__RECORD EXCERPTS__.

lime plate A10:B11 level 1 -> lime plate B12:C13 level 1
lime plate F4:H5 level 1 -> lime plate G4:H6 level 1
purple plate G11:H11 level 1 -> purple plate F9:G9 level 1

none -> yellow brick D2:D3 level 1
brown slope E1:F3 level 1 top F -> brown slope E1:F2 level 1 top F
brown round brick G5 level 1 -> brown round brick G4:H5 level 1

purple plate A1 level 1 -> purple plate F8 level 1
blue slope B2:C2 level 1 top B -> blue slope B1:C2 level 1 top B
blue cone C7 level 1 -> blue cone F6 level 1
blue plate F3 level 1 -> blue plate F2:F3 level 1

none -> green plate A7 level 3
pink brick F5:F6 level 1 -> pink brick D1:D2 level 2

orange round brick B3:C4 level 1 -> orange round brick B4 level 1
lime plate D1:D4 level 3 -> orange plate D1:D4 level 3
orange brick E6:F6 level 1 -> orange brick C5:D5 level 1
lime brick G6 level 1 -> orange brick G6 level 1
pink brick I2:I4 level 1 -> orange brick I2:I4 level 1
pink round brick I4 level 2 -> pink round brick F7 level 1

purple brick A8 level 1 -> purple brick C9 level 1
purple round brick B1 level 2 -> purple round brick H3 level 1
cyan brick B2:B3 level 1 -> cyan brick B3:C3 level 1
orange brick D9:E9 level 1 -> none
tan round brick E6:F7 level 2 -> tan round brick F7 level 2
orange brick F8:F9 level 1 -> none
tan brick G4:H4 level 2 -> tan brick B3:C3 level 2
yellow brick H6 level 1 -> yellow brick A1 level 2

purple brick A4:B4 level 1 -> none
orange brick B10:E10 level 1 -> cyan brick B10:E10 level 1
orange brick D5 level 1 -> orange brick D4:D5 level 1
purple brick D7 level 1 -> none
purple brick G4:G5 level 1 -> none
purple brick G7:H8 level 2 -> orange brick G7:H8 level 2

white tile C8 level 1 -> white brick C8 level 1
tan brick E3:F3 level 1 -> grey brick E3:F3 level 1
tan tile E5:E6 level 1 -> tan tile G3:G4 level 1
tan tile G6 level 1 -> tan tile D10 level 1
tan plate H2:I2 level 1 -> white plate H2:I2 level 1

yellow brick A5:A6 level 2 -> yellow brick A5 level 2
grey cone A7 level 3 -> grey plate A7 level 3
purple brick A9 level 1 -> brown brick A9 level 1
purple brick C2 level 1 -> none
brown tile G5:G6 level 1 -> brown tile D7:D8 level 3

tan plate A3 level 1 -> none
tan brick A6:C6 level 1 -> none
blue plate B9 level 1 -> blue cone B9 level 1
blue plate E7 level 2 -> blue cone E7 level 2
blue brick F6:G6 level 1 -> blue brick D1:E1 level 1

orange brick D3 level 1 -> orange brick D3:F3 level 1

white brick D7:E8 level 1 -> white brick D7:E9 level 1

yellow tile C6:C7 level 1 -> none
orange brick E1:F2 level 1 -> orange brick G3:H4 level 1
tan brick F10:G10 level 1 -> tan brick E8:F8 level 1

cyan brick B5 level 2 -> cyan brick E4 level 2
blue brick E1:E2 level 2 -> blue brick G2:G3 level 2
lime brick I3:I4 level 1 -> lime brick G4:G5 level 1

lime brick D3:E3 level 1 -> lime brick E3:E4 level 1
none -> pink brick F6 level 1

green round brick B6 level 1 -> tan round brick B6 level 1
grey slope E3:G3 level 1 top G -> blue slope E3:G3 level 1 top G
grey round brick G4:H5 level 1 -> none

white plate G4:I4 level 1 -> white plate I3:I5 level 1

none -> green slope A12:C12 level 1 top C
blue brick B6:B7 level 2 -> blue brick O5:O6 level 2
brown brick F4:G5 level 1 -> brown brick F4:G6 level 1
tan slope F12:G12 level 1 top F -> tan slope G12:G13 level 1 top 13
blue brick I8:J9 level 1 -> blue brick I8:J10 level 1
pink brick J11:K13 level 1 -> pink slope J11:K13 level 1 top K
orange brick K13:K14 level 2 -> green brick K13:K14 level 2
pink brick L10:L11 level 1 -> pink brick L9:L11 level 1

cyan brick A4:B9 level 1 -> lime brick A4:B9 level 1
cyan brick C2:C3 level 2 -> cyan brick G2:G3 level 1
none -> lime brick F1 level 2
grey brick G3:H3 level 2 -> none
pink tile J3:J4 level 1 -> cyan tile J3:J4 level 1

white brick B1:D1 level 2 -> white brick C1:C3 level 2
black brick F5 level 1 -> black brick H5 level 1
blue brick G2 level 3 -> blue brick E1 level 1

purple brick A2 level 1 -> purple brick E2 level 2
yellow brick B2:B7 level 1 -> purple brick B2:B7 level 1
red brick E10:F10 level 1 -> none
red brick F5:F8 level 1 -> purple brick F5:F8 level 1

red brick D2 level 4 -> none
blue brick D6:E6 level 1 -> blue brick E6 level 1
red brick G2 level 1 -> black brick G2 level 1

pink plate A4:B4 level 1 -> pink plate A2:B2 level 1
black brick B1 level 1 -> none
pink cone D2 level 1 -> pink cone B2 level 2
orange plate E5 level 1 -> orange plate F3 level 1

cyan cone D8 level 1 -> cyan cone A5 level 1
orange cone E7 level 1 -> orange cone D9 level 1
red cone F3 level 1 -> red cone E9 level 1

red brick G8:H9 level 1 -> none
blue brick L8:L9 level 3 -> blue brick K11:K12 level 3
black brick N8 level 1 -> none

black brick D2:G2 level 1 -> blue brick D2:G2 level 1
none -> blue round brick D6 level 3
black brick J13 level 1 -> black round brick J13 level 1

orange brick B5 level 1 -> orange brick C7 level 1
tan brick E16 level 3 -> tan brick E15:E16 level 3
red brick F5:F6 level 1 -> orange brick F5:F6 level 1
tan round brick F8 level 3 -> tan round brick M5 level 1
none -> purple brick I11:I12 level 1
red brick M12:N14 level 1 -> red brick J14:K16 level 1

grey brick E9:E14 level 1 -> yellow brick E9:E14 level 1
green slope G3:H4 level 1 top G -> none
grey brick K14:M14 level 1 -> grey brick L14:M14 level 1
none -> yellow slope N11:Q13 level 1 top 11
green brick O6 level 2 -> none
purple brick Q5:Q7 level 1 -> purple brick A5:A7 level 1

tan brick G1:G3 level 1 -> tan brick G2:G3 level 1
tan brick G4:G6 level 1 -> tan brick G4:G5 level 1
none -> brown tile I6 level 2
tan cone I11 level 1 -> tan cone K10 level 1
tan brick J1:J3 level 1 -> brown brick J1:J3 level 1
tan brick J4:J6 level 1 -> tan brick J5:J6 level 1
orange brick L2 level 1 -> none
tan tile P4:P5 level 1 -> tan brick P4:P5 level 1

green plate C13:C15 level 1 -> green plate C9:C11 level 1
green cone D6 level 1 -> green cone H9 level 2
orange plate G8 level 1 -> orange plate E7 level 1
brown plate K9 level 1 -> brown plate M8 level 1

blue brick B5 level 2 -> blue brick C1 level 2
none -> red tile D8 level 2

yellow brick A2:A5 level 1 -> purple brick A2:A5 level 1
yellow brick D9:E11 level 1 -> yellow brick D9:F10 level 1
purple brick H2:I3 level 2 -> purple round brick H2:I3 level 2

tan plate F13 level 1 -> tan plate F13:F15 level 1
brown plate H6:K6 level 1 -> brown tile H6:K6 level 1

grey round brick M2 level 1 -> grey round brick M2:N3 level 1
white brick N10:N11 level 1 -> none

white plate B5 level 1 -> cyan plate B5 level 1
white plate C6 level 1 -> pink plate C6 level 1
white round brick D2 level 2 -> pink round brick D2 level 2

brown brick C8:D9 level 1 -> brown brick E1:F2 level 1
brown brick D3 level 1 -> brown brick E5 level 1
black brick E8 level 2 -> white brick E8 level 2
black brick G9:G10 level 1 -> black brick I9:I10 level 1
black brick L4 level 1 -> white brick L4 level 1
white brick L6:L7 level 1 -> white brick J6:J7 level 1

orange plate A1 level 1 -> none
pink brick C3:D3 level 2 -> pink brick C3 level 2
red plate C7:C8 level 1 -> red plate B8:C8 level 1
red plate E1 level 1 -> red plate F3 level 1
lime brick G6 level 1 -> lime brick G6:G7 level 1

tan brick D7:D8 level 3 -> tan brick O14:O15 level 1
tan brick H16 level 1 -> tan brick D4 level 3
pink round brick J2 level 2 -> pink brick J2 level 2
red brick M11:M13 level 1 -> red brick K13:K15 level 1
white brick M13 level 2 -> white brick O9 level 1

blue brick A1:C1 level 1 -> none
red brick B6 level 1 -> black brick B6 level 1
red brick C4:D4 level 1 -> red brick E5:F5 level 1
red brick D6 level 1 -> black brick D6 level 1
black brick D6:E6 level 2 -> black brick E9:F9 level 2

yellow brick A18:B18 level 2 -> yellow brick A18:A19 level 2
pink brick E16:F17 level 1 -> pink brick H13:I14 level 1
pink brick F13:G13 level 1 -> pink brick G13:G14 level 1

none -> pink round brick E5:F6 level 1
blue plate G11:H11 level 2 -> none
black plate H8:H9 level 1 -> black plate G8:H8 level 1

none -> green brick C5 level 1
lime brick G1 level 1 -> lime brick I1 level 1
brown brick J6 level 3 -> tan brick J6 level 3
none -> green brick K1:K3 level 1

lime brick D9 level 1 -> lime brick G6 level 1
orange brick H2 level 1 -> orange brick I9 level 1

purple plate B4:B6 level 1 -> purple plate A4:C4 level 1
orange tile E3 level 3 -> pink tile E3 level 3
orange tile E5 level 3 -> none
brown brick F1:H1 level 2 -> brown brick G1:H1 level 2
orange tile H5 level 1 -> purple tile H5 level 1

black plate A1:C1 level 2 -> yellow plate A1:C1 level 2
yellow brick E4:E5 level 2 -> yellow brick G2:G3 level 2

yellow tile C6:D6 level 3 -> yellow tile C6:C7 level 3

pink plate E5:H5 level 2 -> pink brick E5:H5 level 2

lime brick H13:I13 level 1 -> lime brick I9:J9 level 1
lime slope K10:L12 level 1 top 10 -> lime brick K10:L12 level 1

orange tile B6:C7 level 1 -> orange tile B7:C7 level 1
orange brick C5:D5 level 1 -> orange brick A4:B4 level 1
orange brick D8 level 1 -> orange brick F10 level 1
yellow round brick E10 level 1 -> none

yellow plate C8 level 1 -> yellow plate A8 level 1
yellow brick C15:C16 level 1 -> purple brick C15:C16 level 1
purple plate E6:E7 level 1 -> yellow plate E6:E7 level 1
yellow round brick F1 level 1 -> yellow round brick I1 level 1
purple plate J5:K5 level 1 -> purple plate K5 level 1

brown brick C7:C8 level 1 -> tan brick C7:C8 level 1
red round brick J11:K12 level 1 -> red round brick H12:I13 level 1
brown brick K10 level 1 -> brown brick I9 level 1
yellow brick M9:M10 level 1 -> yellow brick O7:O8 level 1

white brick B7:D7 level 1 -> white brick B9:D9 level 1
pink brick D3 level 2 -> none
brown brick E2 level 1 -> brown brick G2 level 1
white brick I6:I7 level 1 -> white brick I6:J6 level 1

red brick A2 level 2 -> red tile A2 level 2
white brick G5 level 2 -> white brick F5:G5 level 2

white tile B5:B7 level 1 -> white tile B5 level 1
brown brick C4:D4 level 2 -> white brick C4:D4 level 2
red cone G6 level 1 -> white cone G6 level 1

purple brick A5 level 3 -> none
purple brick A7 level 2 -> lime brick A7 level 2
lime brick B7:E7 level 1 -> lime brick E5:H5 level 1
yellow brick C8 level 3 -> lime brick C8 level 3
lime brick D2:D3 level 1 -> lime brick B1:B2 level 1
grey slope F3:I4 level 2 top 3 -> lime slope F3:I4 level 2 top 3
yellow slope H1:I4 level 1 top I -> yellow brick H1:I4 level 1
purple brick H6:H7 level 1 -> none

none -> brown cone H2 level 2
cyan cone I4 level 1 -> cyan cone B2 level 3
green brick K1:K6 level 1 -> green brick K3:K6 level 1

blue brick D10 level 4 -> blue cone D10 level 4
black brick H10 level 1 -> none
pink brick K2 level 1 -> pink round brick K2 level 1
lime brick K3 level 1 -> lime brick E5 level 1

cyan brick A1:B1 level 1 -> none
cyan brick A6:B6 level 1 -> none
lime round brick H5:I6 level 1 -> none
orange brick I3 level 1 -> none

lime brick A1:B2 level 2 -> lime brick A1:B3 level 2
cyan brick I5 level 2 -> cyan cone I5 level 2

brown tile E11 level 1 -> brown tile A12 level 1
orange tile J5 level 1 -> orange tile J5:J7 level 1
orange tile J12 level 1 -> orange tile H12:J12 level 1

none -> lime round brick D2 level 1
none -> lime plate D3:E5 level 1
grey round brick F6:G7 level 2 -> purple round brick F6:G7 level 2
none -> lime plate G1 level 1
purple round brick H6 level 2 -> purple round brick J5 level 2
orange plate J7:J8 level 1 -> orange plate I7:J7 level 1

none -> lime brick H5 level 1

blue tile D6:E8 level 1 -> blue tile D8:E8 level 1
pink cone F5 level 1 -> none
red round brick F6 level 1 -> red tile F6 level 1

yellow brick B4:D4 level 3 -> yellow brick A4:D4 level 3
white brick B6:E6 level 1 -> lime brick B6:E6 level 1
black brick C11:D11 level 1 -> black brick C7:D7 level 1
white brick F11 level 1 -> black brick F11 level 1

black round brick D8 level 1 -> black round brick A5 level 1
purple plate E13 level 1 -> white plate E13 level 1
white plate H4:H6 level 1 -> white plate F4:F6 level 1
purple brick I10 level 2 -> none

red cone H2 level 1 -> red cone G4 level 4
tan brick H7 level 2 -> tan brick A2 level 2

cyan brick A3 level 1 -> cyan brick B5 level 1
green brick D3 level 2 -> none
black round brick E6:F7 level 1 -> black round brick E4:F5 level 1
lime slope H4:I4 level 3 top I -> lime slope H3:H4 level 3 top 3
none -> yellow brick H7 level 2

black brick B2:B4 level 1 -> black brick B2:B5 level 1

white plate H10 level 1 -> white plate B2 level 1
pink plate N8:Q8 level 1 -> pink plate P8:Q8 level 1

__TASK INSTRUCTIONS__.
Using the entries above, give back exactly the line containing "orange brick L2 level 1 -> none", the line containing "red brick B6", and every line between them, and nothing else.

__EXERCISE RESULT__.
orange brick L2 level 1 -> none
tan tile P4:P5 level 1 -> tan brick P4:P5 level 1

green plate C13:C15 level 1 -> green plate C9:C11 level 1
green cone D6 level 1 -> green cone H9 level 2
orange plate G8 level 1 -> orange plate E7 level 1
brown plate K9 level 1 -> brown plate M8 level 1

blue brick B5 level 2 -> blue brick C1 level 2
none -> red tile D8 level 2

yellow brick A2:A5 level 1 -> purple brick A2:A5 level 1
yellow brick D9:E11 level 1 -> yellow brick D9:F10 level 1
purple brick H2:I3 level 2 -> purple round brick H2:I3 level 2

tan plate F13 level 1 -> tan plate F13:F15 level 1
brown plate H6:K6 level 1 -> brown tile H6:K6 level 1

grey round brick M2 level 1 -> grey round brick M2:N3 level 1
white brick N10:N11 level 1 -> none

white plate B5 level 1 -> cyan plate B5 level 1
white plate C6 level 1 -> pink plate C6 level 1
white round brick D2 level 2 -> pink round brick D2 level 2

brown brick C8:D9 level 1 -> brown brick E1:F2 level 1
brown brick D3 level 1 -> brown brick E5 level 1
black brick E8 level 2 -> white brick E8 level 2
black brick G9:G10 level 1 -> black brick I9:I10 level 1
black brick L4 level 1 -> white brick L4 level 1
white brick L6:L7 level 1 -> white brick J6:J7 level 1

orange plate A1 level 1 -> none
pink brick C3:D3 level 2 -> pink brick C3 level 2
red plate C7:C8 level 1 -> red plate B8:C8 level 1
red plate E1 level 1 -> red plate F3 level 1
lime brick G6 level 1 -> lime brick G6:G7 level 1

tan brick D7:D8 level 3 -> tan brick O14:O15 level 1
tan brick H16 level 1 -> tan brick D4 level 3
pink round brick J2 level 2 -> pink brick J2 level 2
red brick M11:M13 level 1 -> red brick K13:K15 level 1
white brick M13 level 2 -> white brick O9 level 1

blue brick A1:C1 level 1 -> none
red brick B6 level 1 -> black brick B6 level 1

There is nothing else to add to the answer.